-- STUDY MATERIAL follows --

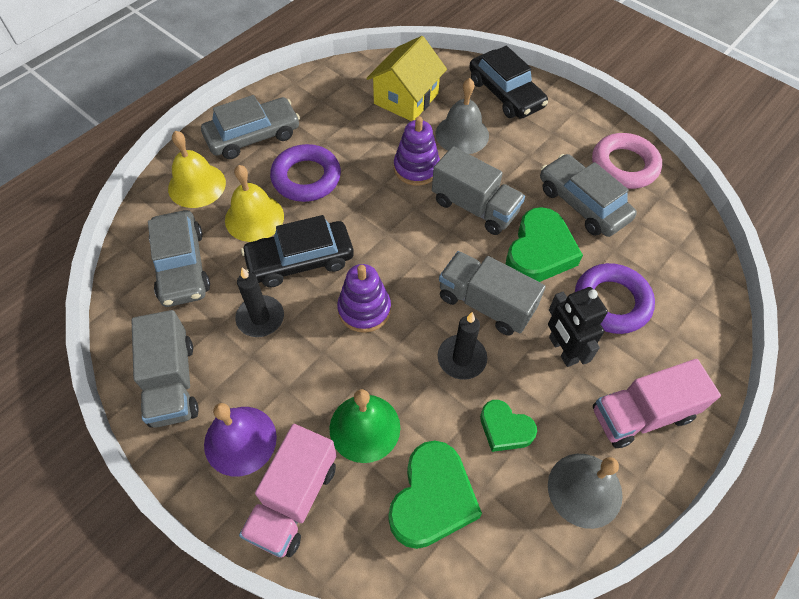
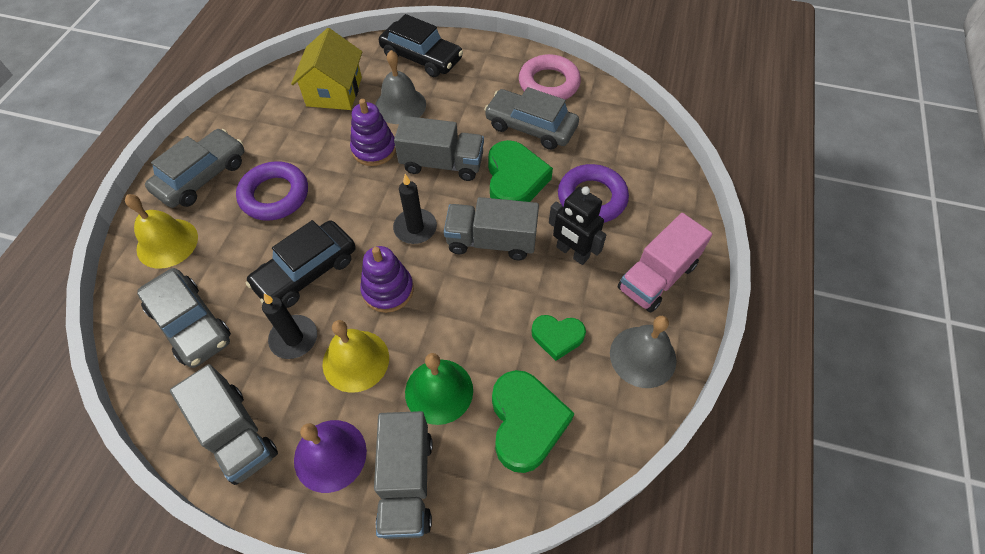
camera: 25 degrees left, 0 degrees up
yellow bell [225,165,284,242] -> yellow bell moved to [323,320,389,393]
pink truck [239,424,337,558] -> grey truck [374,411,433,539]
black candle [438,312,487,380] -> black candle moved to [393,174,437,244]

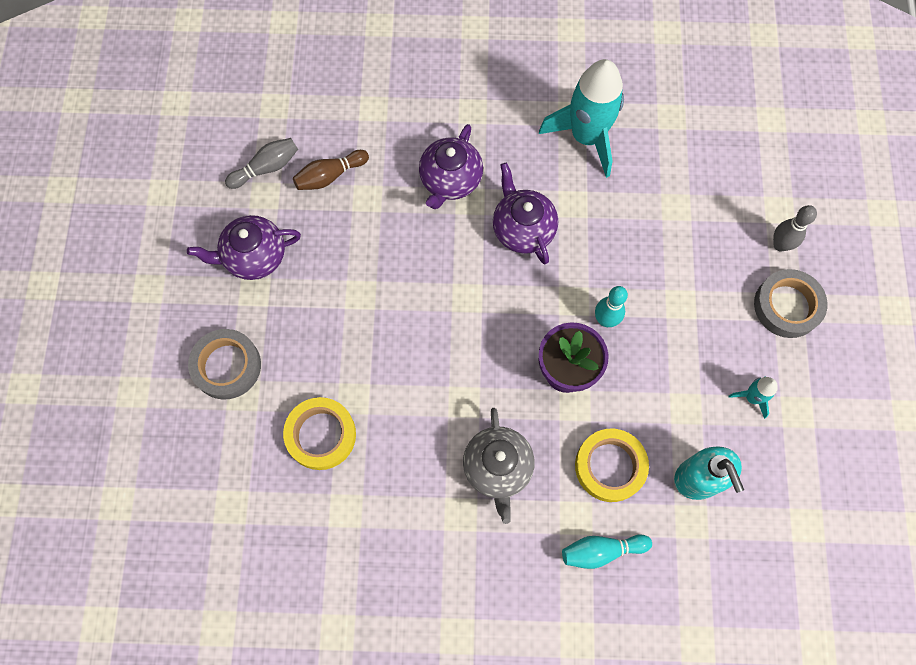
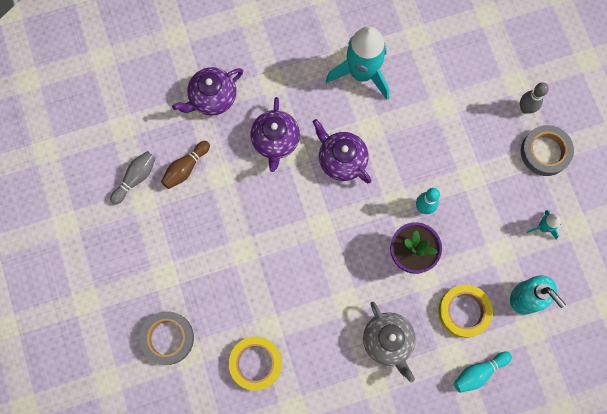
camera: 20 degrees left, 5 degrees up
purple teapot [187,215,301,280] -> purple teapot moved to [172,67,243,115]

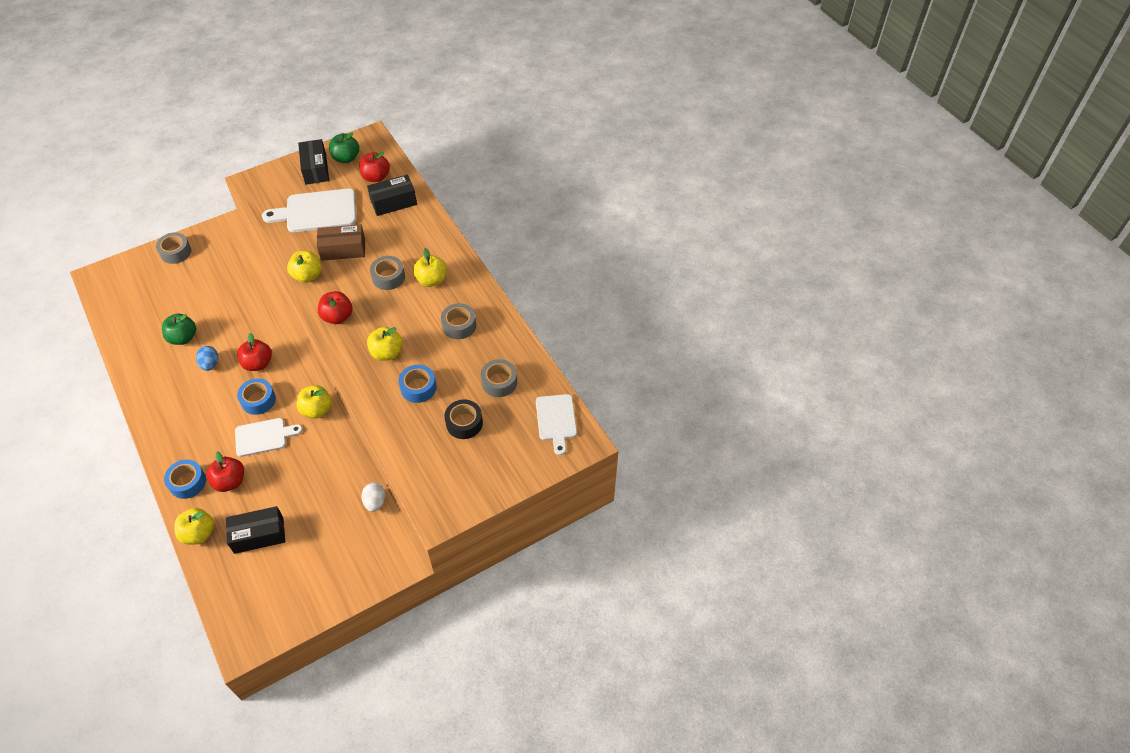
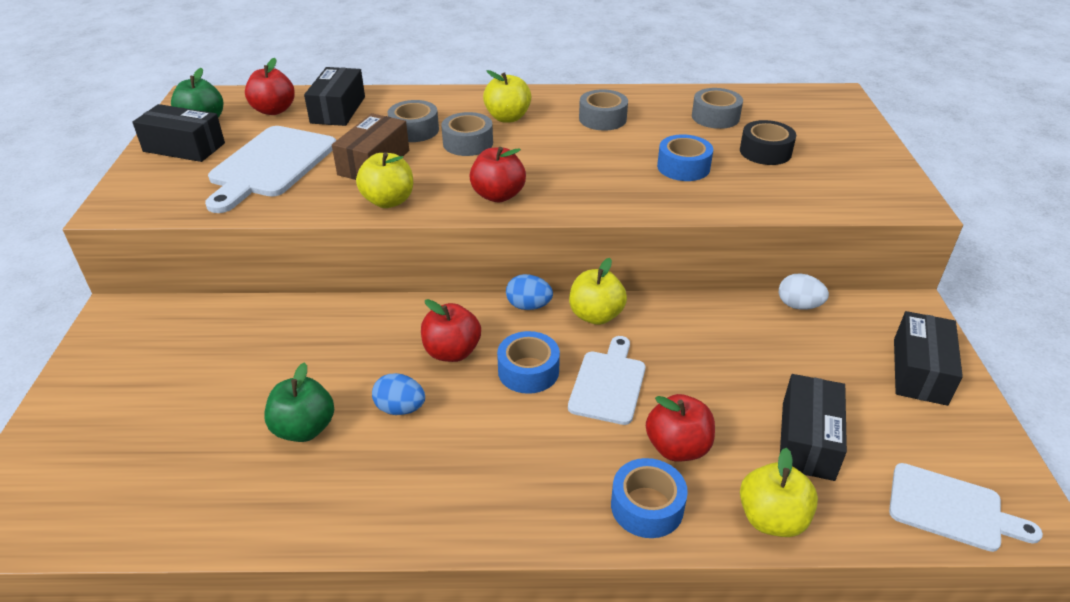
camera: 60 degrees left, 15 degrees down
grey tape [156,232,191,264] -> grey tape moved to [388,100,439,142]
yellow apple [367,327,403,361] -> none
white cutting board [536,394,577,455] -> white cutting board moved to [889,463,1043,552]
none -> blue egg [506,274,553,310]
none -> black box [894,311,963,406]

-- STUDY MATERIAL concluded --

• [PROBLEM DESCRIPTION]: Print from the line containing "camera: 60 degrees left, 15 degrees down" to the last line above, exactly as written.

• [TASK ANSWER]:
camera: 60 degrees left, 15 degrees down
grey tape [156,232,191,264] -> grey tape moved to [388,100,439,142]
yellow apple [367,327,403,361] -> none
white cutting board [536,394,577,455] -> white cutting board moved to [889,463,1043,552]
none -> blue egg [506,274,553,310]
none -> black box [894,311,963,406]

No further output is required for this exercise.